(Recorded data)
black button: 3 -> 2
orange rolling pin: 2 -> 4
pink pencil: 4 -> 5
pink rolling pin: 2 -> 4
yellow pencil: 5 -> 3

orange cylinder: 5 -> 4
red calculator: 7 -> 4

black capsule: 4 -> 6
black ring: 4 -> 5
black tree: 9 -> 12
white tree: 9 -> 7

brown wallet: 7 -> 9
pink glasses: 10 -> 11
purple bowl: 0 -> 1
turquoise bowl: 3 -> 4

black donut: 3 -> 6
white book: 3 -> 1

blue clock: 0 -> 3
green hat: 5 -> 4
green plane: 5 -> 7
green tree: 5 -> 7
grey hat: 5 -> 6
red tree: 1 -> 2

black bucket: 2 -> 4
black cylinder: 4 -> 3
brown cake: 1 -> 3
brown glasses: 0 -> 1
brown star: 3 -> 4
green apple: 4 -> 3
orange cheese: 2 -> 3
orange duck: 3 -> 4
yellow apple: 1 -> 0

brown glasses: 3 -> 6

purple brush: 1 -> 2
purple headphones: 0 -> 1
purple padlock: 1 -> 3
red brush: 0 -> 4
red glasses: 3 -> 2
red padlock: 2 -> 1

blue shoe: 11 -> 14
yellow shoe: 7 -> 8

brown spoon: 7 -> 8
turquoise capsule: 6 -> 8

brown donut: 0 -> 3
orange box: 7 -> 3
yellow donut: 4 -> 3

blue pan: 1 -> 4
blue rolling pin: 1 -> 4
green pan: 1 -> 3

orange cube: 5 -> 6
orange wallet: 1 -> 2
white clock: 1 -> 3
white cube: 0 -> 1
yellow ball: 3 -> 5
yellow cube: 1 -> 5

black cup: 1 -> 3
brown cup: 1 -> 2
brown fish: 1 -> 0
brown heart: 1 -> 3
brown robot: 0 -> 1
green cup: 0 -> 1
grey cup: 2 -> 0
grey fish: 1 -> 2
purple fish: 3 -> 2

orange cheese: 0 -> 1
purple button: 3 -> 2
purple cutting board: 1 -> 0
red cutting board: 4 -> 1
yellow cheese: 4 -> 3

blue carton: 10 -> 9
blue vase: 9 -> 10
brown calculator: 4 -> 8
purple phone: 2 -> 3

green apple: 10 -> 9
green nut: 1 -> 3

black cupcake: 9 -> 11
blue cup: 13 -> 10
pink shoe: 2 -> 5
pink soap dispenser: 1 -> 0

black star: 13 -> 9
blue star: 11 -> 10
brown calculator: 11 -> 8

**WORK INSTRUCTIONS**. The entire set of entries, and nothing else, should be set down exactly.

**RESULT OF THIS TASK**.
black button: 3 -> 2
orange rolling pin: 2 -> 4
pink pencil: 4 -> 5
pink rolling pin: 2 -> 4
yellow pencil: 5 -> 3

orange cylinder: 5 -> 4
red calculator: 7 -> 4

black capsule: 4 -> 6
black ring: 4 -> 5
black tree: 9 -> 12
white tree: 9 -> 7

brown wallet: 7 -> 9
pink glasses: 10 -> 11
purple bowl: 0 -> 1
turquoise bowl: 3 -> 4

black donut: 3 -> 6
white book: 3 -> 1

blue clock: 0 -> 3
green hat: 5 -> 4
green plane: 5 -> 7
green tree: 5 -> 7
grey hat: 5 -> 6
red tree: 1 -> 2

black bucket: 2 -> 4
black cylinder: 4 -> 3
brown cake: 1 -> 3
brown glasses: 0 -> 1
brown star: 3 -> 4
green apple: 4 -> 3
orange cheese: 2 -> 3
orange duck: 3 -> 4
yellow apple: 1 -> 0

brown glasses: 3 -> 6

purple brush: 1 -> 2
purple headphones: 0 -> 1
purple padlock: 1 -> 3
red brush: 0 -> 4
red glasses: 3 -> 2
red padlock: 2 -> 1

blue shoe: 11 -> 14
yellow shoe: 7 -> 8

brown spoon: 7 -> 8
turquoise capsule: 6 -> 8

brown donut: 0 -> 3
orange box: 7 -> 3
yellow donut: 4 -> 3

blue pan: 1 -> 4
blue rolling pin: 1 -> 4
green pan: 1 -> 3

orange cube: 5 -> 6
orange wallet: 1 -> 2
white clock: 1 -> 3
white cube: 0 -> 1
yellow ball: 3 -> 5
yellow cube: 1 -> 5

black cup: 1 -> 3
brown cup: 1 -> 2
brown fish: 1 -> 0
brown heart: 1 -> 3
brown robot: 0 -> 1
green cup: 0 -> 1
grey cup: 2 -> 0
grey fish: 1 -> 2
purple fish: 3 -> 2

orange cheese: 0 -> 1
purple button: 3 -> 2
purple cutting board: 1 -> 0
red cutting board: 4 -> 1
yellow cheese: 4 -> 3

blue carton: 10 -> 9
blue vase: 9 -> 10
brown calculator: 4 -> 8
purple phone: 2 -> 3

green apple: 10 -> 9
green nut: 1 -> 3

black cupcake: 9 -> 11
blue cup: 13 -> 10
pink shoe: 2 -> 5
pink soap dispenser: 1 -> 0

black star: 13 -> 9
blue star: 11 -> 10
brown calculator: 11 -> 8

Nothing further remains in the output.